**Task to carry out**
Where an entry contains a picture, skip the picture and write out everything else exactly.
──────── Data to use ────────
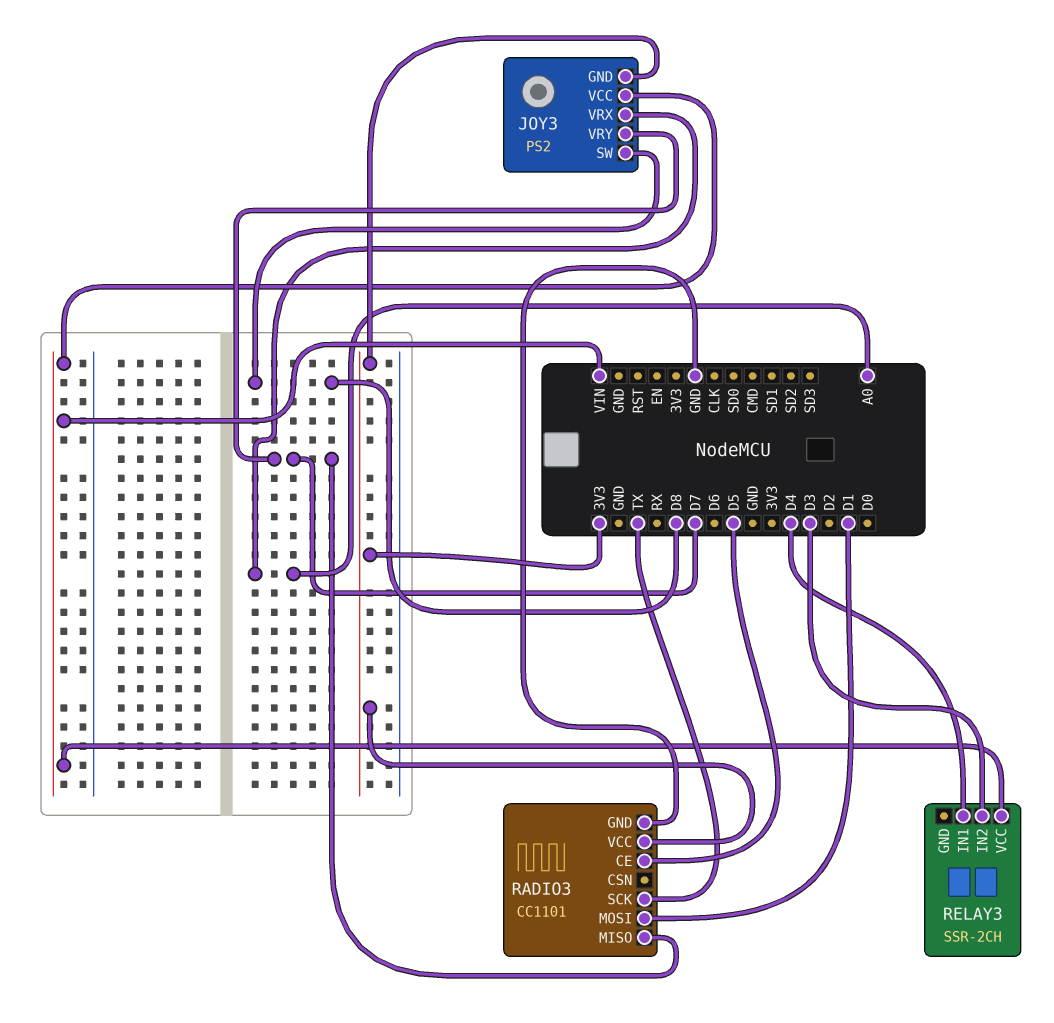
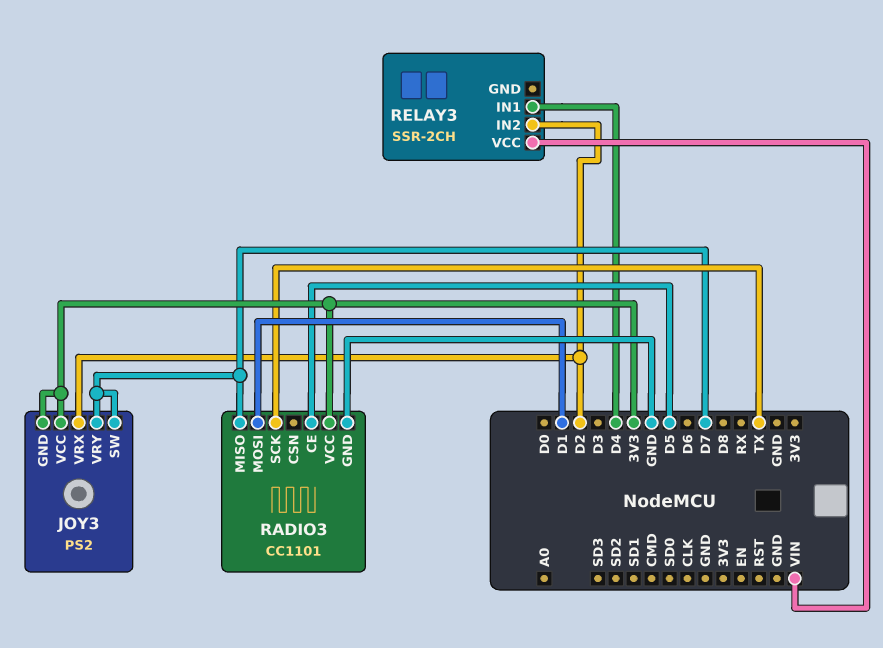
JOY3 pin SW: D8 -> D7
JOY3 pin VCC: VIN -> 3V3
JOY3 pin VRX: A0 -> D2
RELAY3 pin IN2: D3 -> D2

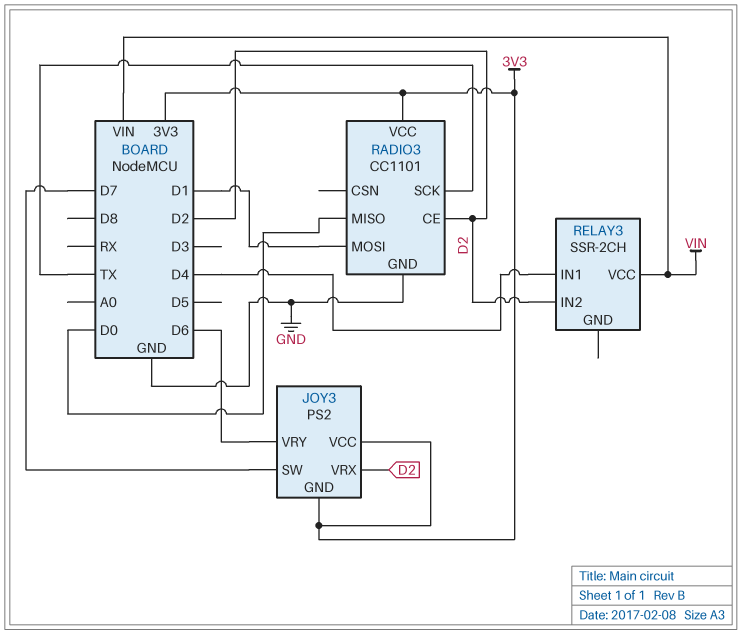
JOY3 pin VRY: D7 -> D6
RADIO3 pin CE: D5 -> D2
RADIO3 pin MISO: D7 -> D0

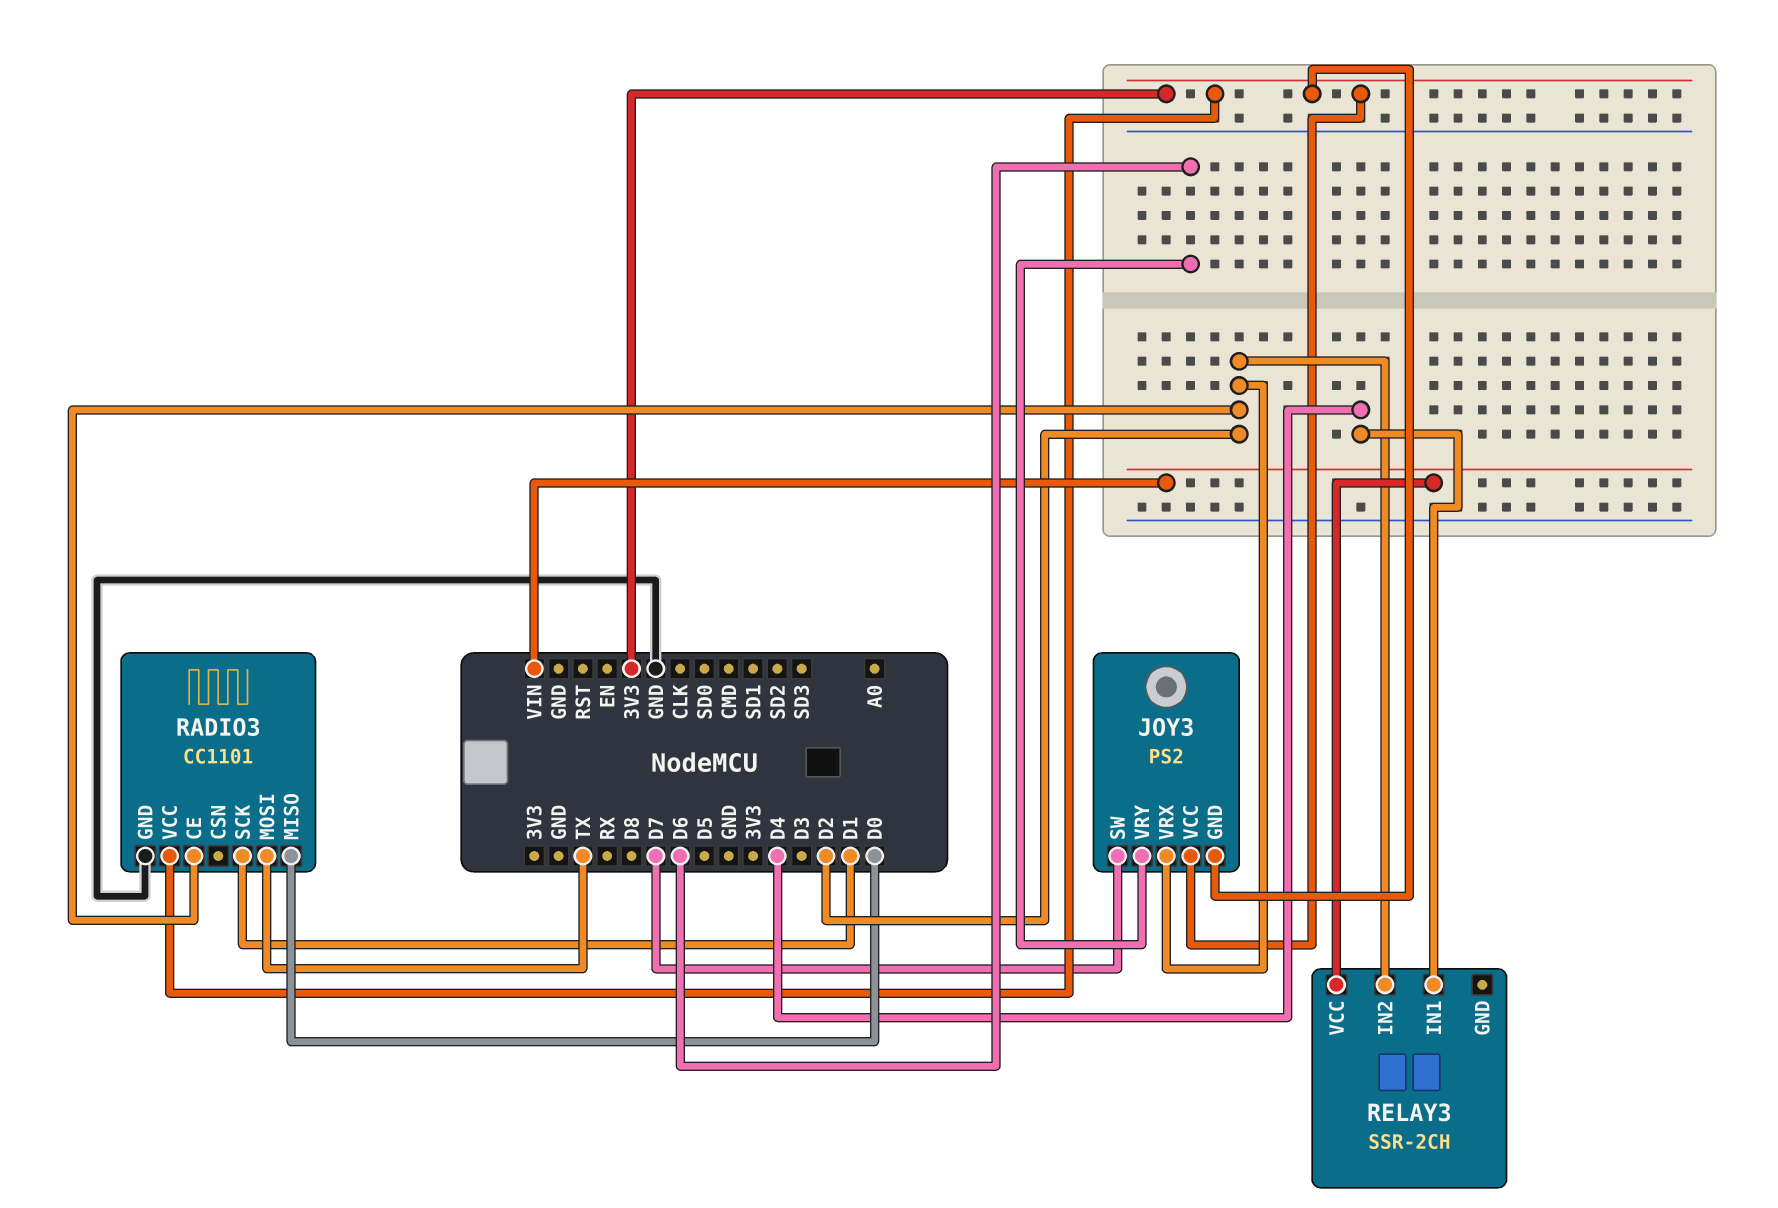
RADIO3 pin MOSI: D1 -> TX
RADIO3 pin SCK: TX -> D1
────────
**Reply to the task**
JOY3 pin SW: D8 -> D7
JOY3 pin VCC: VIN -> 3V3
JOY3 pin VRX: A0 -> D2
RELAY3 pin IN2: D3 -> D2

JOY3 pin VRY: D7 -> D6
RADIO3 pin CE: D5 -> D2
RADIO3 pin MISO: D7 -> D0

RADIO3 pin MOSI: D1 -> TX
RADIO3 pin SCK: TX -> D1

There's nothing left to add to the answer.